Start of Block

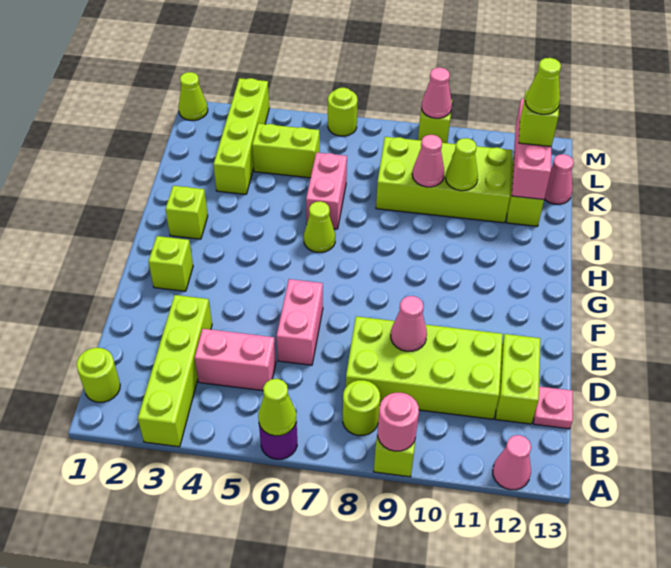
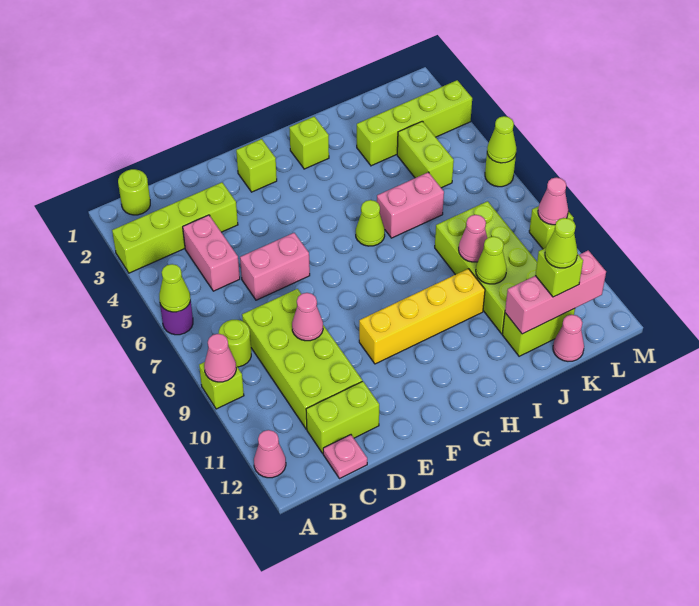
pink round brick A9 level 2 -> pink cone A9 level 2
none -> yellow brick F10:I10 level 1
lime cone M1 level 1 -> lime cone M6 level 2

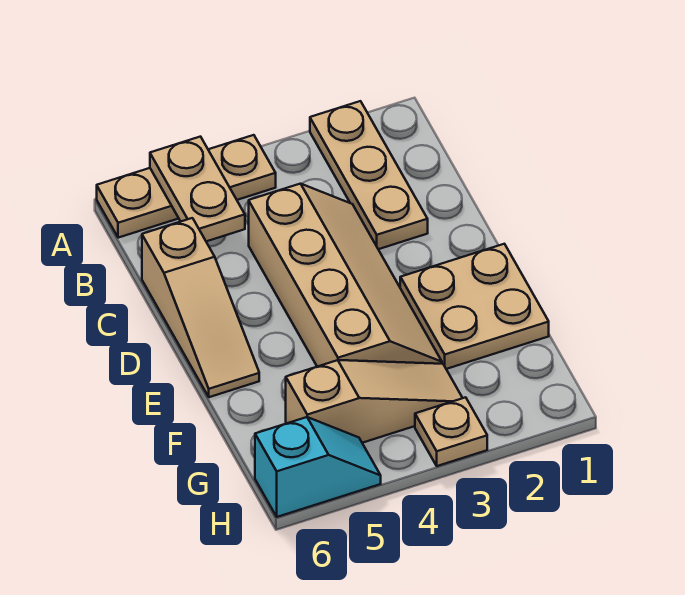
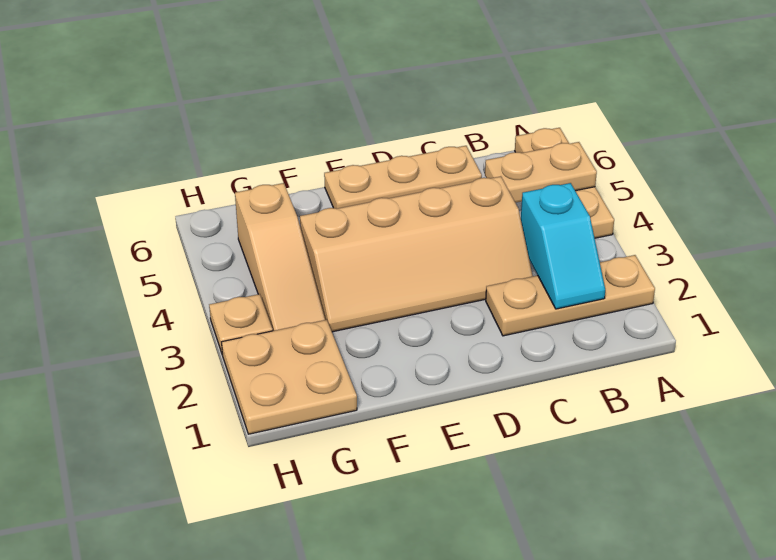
tan slope C6:E6 level 1 top C -> tan plate C6:E6 level 1
tan plate E1:F2 level 1 -> tan plate G1:H2 level 1
cyan slope H5:H6 level 1 top 6 -> cyan slope B2:B3 level 2 top 3

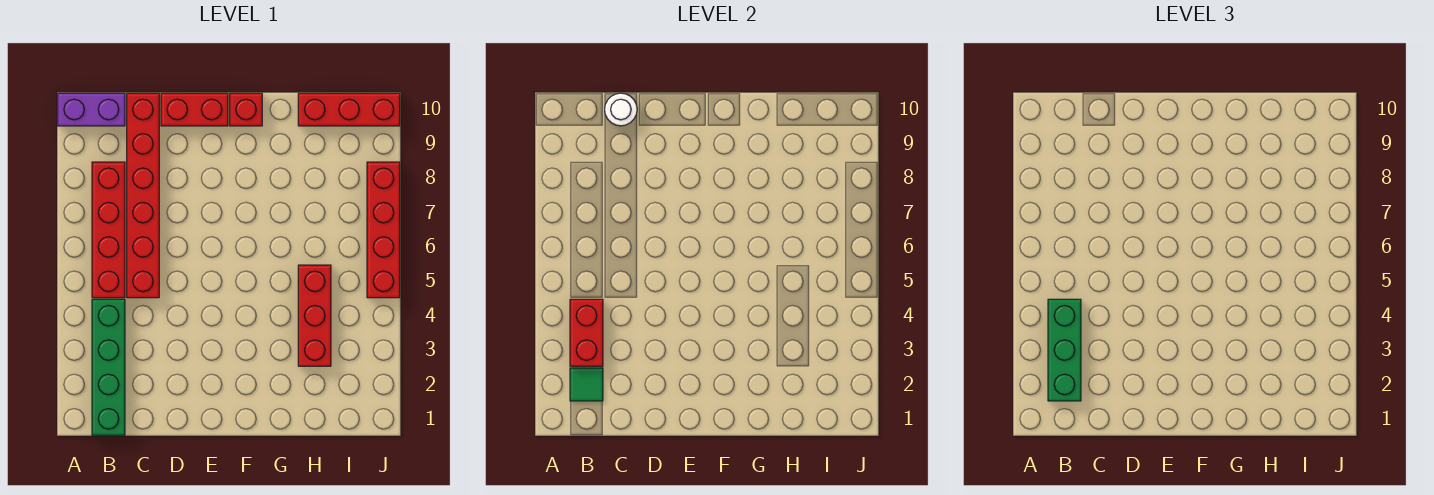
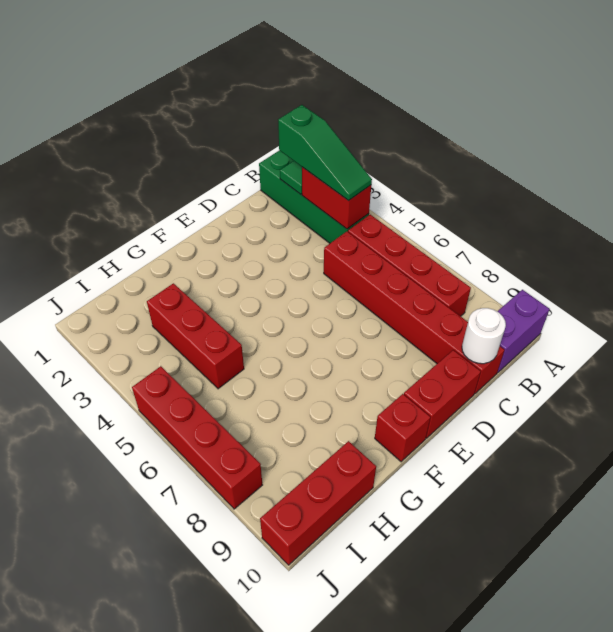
green brick B2:B4 level 3 -> green slope B2:B4 level 3 top 2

End of Block

* **HOW TO COMPLETE THIS TASK**:
Quote the full listing above word for word; exclude every picture from the copy.

* **OUTPUT FOR THIS TASK**:
pink round brick A9 level 2 -> pink cone A9 level 2
none -> yellow brick F10:I10 level 1
lime cone M1 level 1 -> lime cone M6 level 2

tan slope C6:E6 level 1 top C -> tan plate C6:E6 level 1
tan plate E1:F2 level 1 -> tan plate G1:H2 level 1
cyan slope H5:H6 level 1 top 6 -> cyan slope B2:B3 level 2 top 3

green brick B2:B4 level 3 -> green slope B2:B4 level 3 top 2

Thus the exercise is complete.